### The task
The data must be reproduced verbatim; images are to be omitted.

### Supplied material
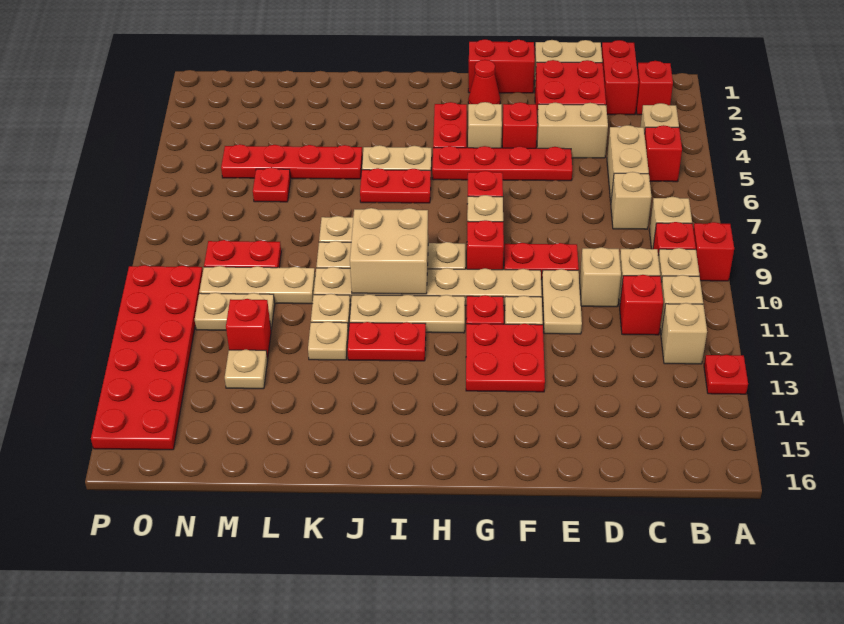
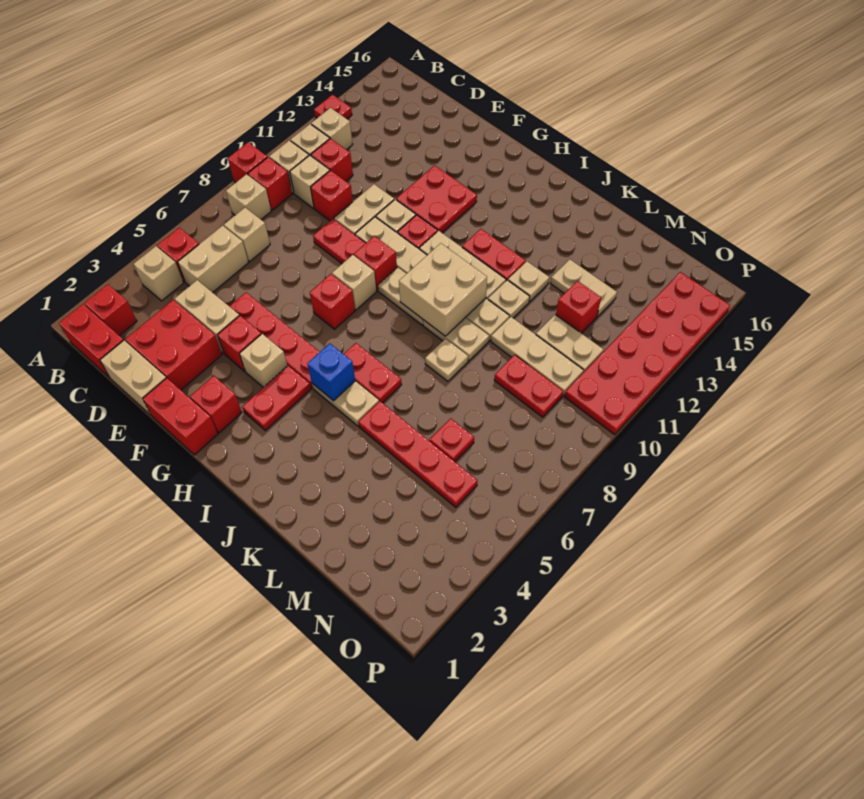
red brick C1:C2 level 1 -> red brick B1:C1 level 1
tan brick D10 level 1 -> red brick D10 level 1
red cone G2 level 1 -> red brick G2 level 1
none -> blue brick I5 level 2
tan plate M13 level 1 -> tan plate L13:M13 level 1

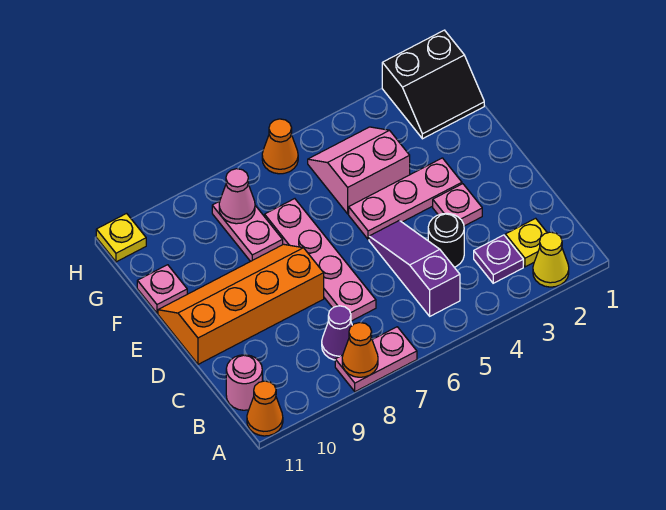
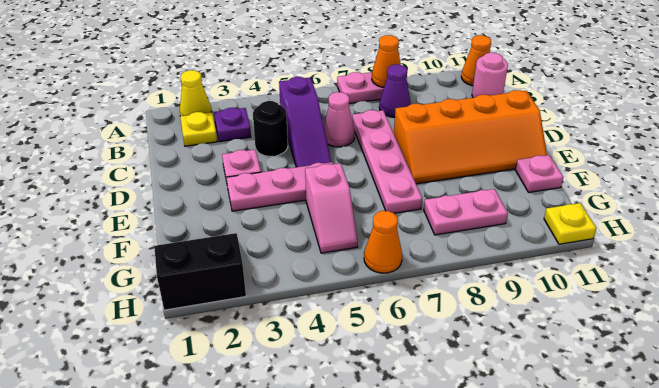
pink slope F4:G5 level 1 top F -> pink slope F5:G5 level 1 top F
pink plate F8:G8 level 1 -> pink plate G8:G9 level 1
pink cone G8 level 2 -> pink cone C6 level 1

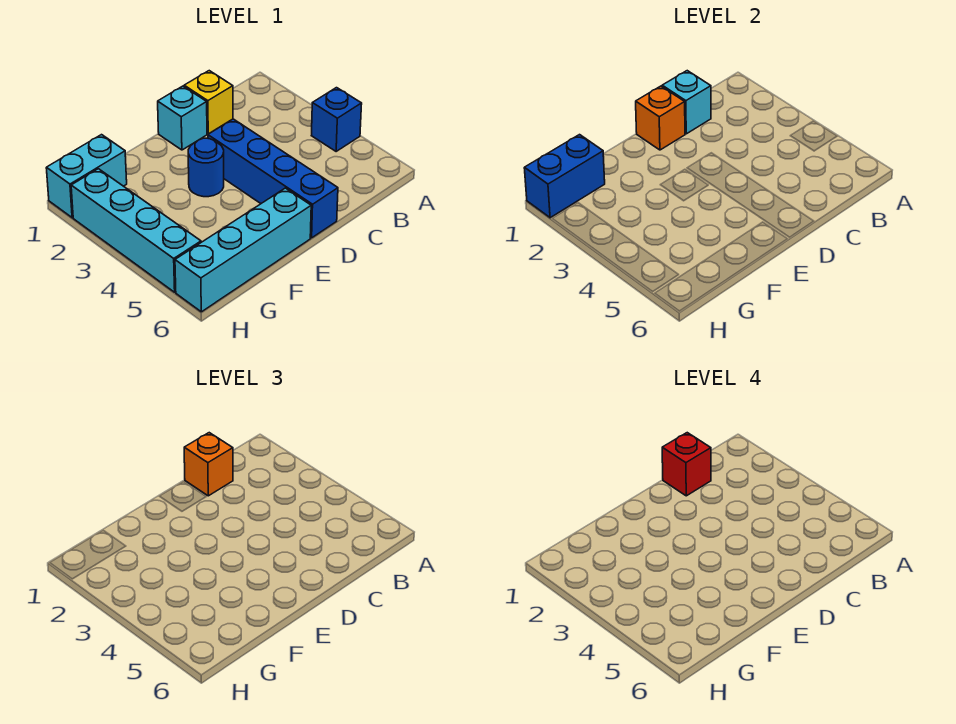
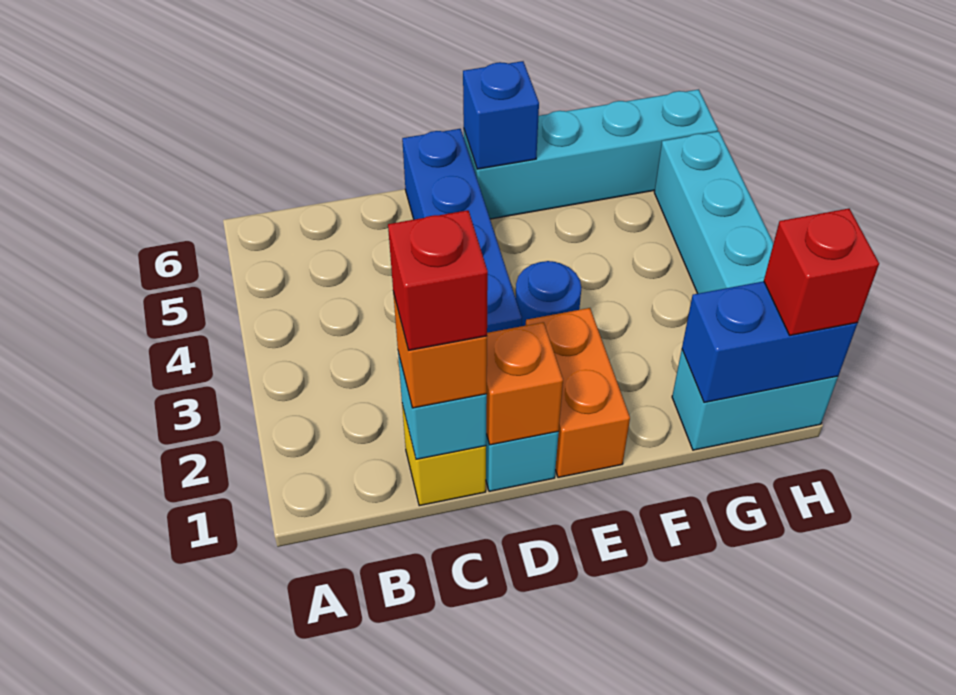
blue brick A4 level 1 -> blue brick E6 level 2
none -> orange brick E1:E2 level 1
none -> red brick H1 level 3

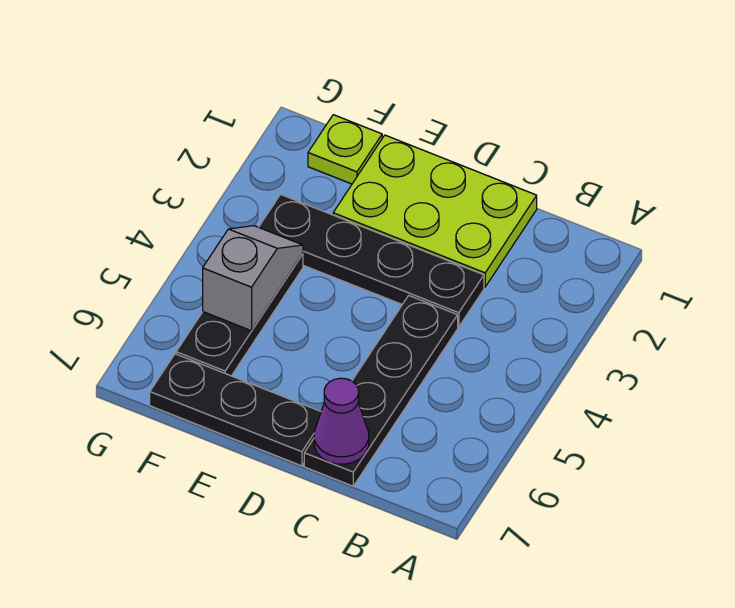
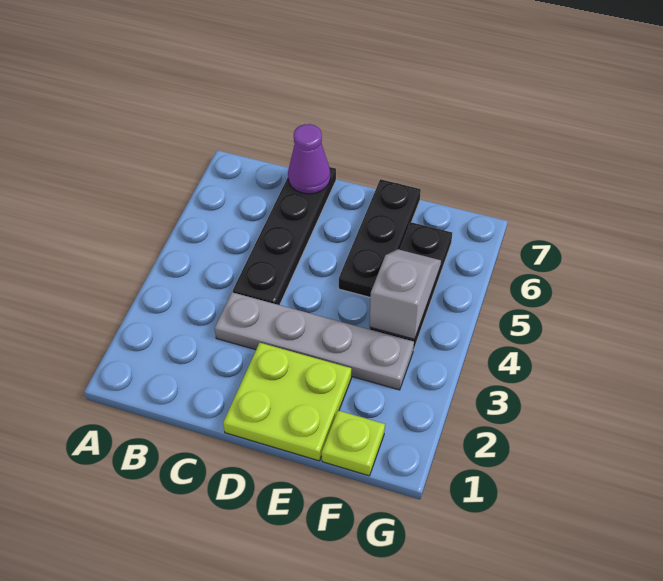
lime plate C1:E2 level 1 -> lime plate D1:E2 level 1
black plate C3:F3 level 1 -> grey plate C3:F3 level 1
black plate D7:F7 level 1 -> black plate E5:E7 level 1
grey slope F4:F5 level 2 top 5 -> grey slope F4:F5 level 2 top 4

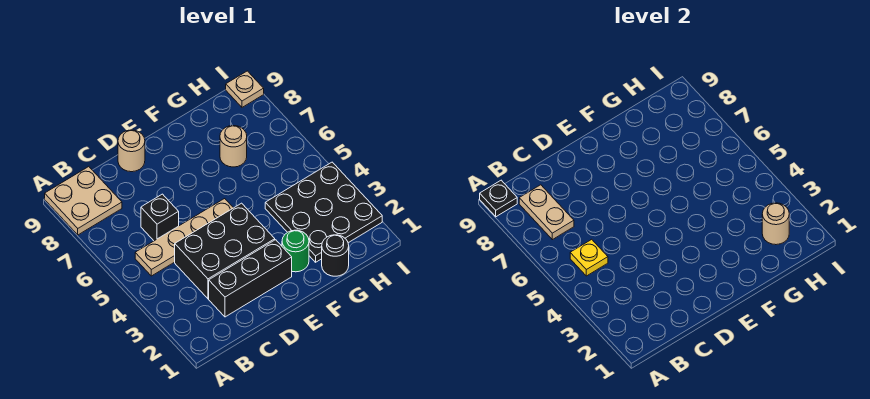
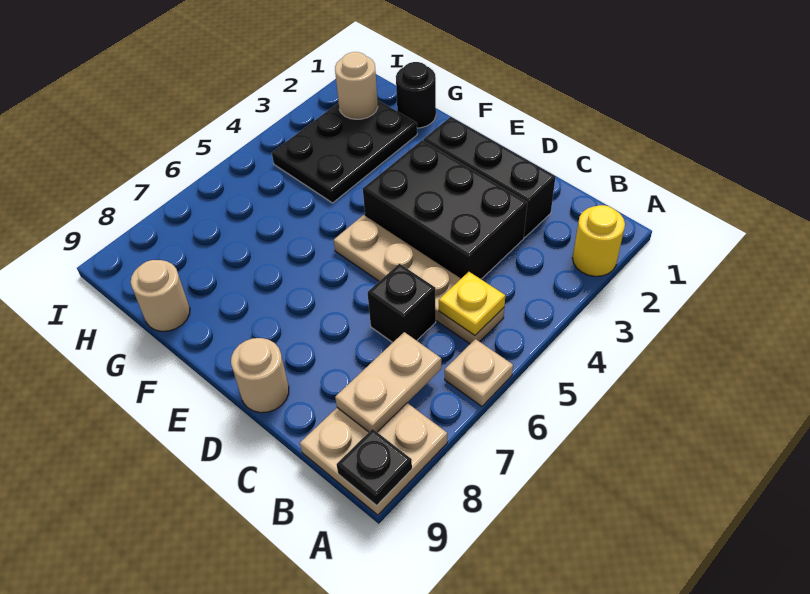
none -> yellow round brick A2 level 1
green round brick F2 level 1 -> none
black plate G2:I4 level 1 -> black plate G2:H4 level 1
tan round brick G7 level 1 -> tan round brick G9 level 1
tan plate I9 level 1 -> tan plate A6 level 1

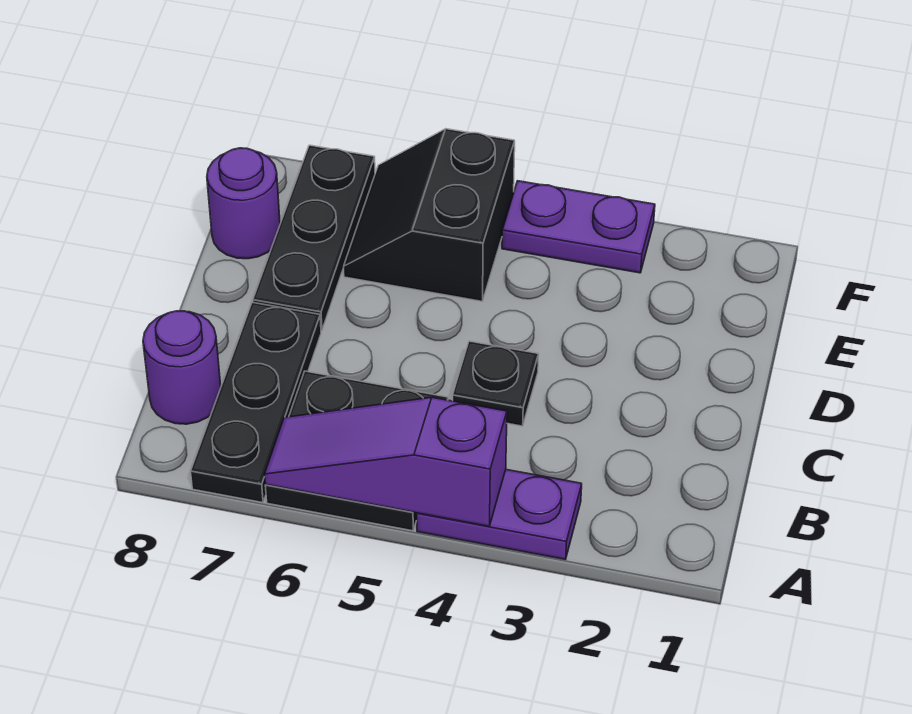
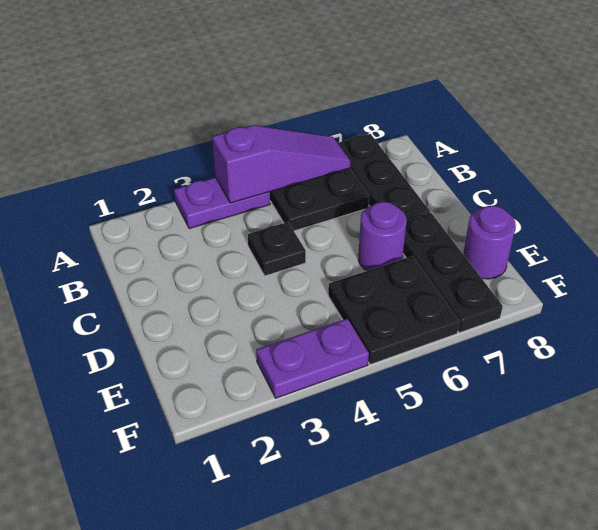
purple round brick B8 level 1 -> purple round brick D6 level 1
black slope E5:F6 level 1 top 5 -> black plate E5:F6 level 1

### Expected answer
red brick C1:C2 level 1 -> red brick B1:C1 level 1
tan brick D10 level 1 -> red brick D10 level 1
red cone G2 level 1 -> red brick G2 level 1
none -> blue brick I5 level 2
tan plate M13 level 1 -> tan plate L13:M13 level 1

pink slope F4:G5 level 1 top F -> pink slope F5:G5 level 1 top F
pink plate F8:G8 level 1 -> pink plate G8:G9 level 1
pink cone G8 level 2 -> pink cone C6 level 1

blue brick A4 level 1 -> blue brick E6 level 2
none -> orange brick E1:E2 level 1
none -> red brick H1 level 3

lime plate C1:E2 level 1 -> lime plate D1:E2 level 1
black plate C3:F3 level 1 -> grey plate C3:F3 level 1
black plate D7:F7 level 1 -> black plate E5:E7 level 1
grey slope F4:F5 level 2 top 5 -> grey slope F4:F5 level 2 top 4

none -> yellow round brick A2 level 1
green round brick F2 level 1 -> none
black plate G2:I4 level 1 -> black plate G2:H4 level 1
tan round brick G7 level 1 -> tan round brick G9 level 1
tan plate I9 level 1 -> tan plate A6 level 1

purple round brick B8 level 1 -> purple round brick D6 level 1
black slope E5:F6 level 1 top 5 -> black plate E5:F6 level 1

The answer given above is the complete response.